Source data
***

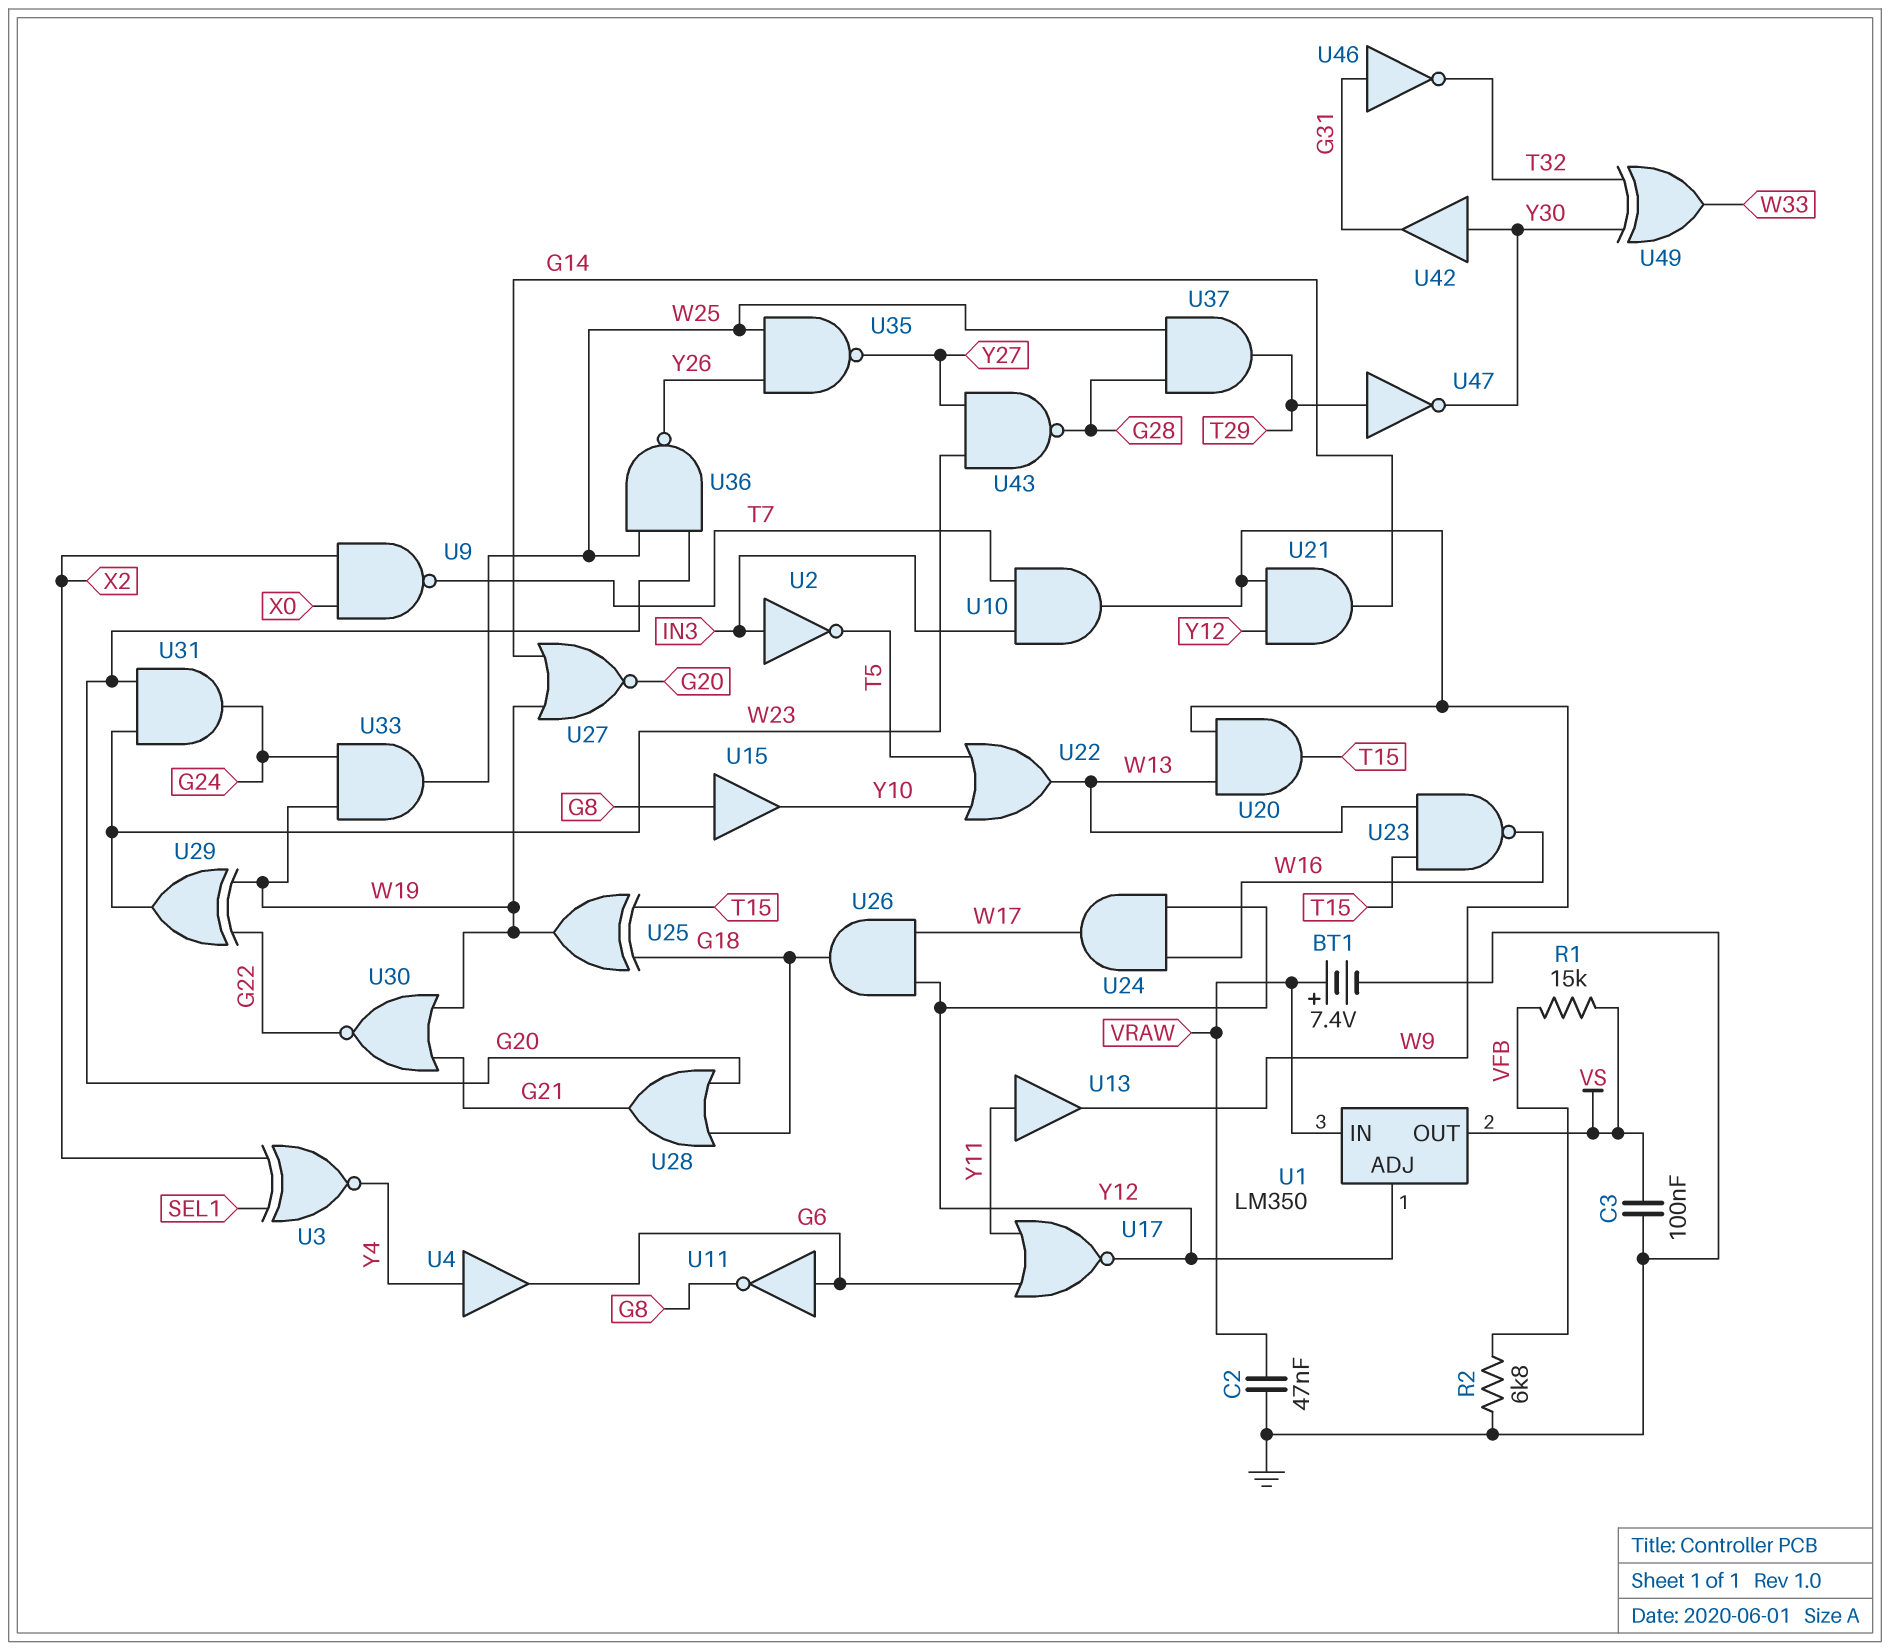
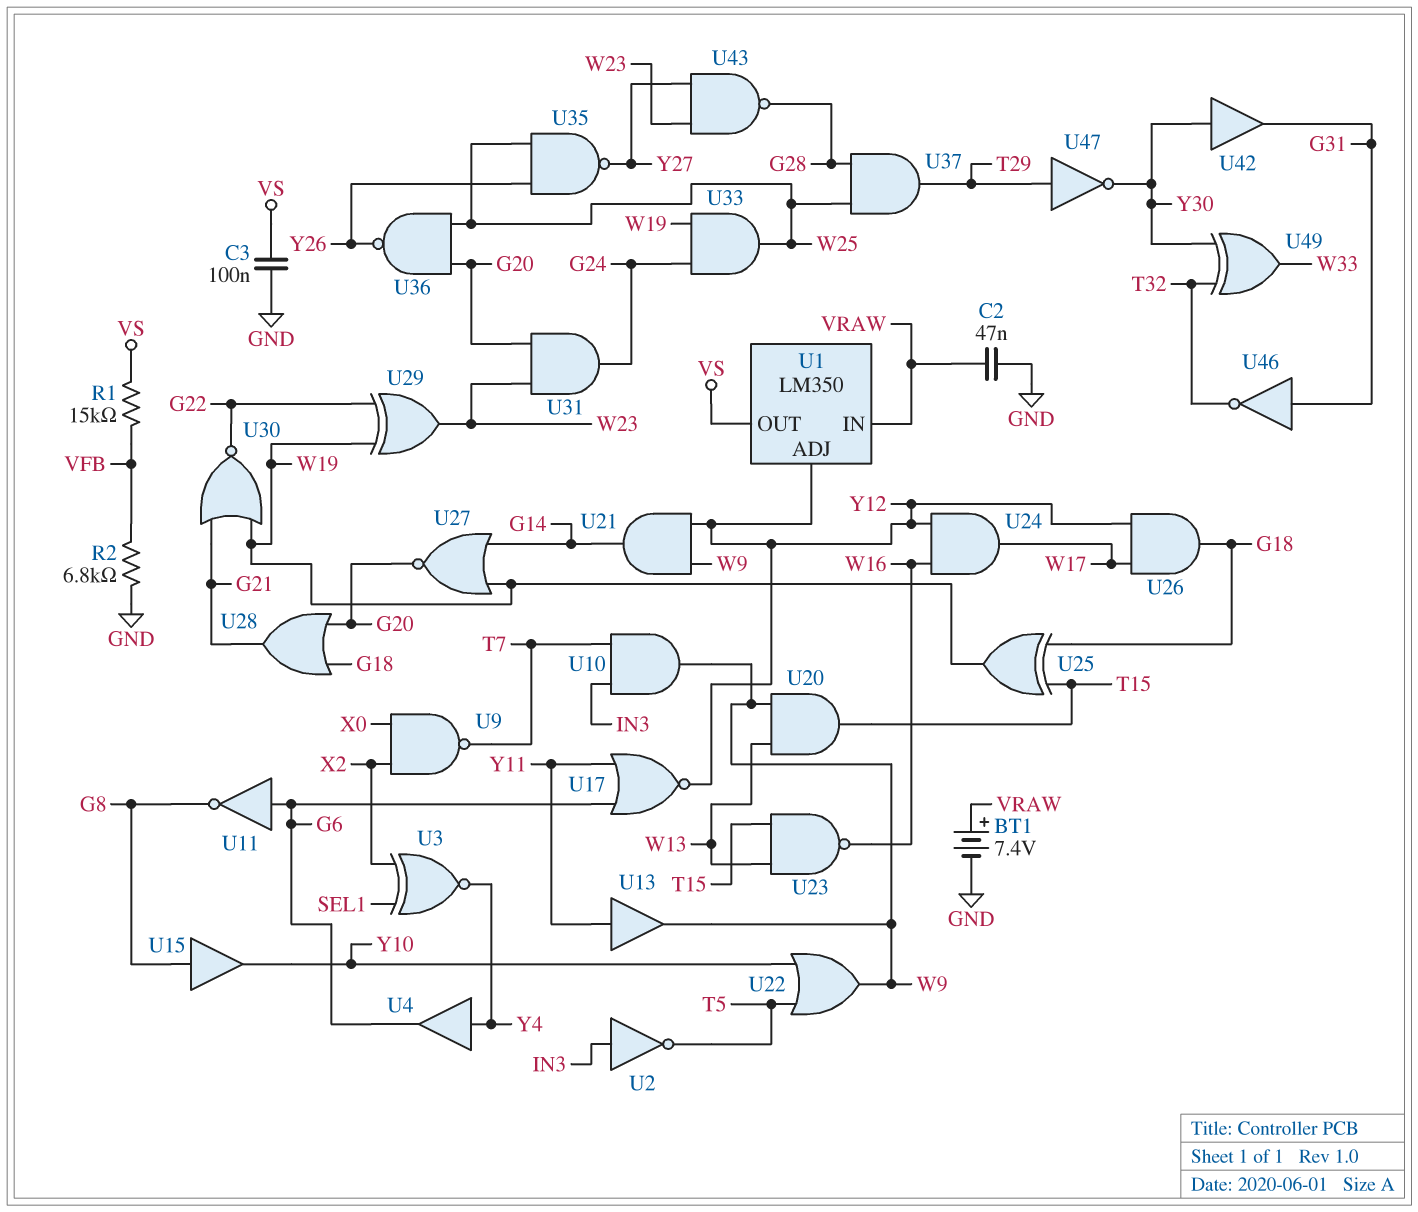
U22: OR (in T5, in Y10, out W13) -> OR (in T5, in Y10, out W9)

***

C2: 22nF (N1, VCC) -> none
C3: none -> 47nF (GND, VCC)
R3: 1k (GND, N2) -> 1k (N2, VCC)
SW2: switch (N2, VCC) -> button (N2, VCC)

***

What is required
Within the listing above, give again exactly every line from the line with "C2: 22nF (N1, VCC) -> none" through the line with "SW2: switch (N2, VCC) -> button (N2, VCC)", both included, and no other line.

Task solution
C2: 22nF (N1, VCC) -> none
C3: none -> 47nF (GND, VCC)
R3: 1k (GND, N2) -> 1k (N2, VCC)
SW2: switch (N2, VCC) -> button (N2, VCC)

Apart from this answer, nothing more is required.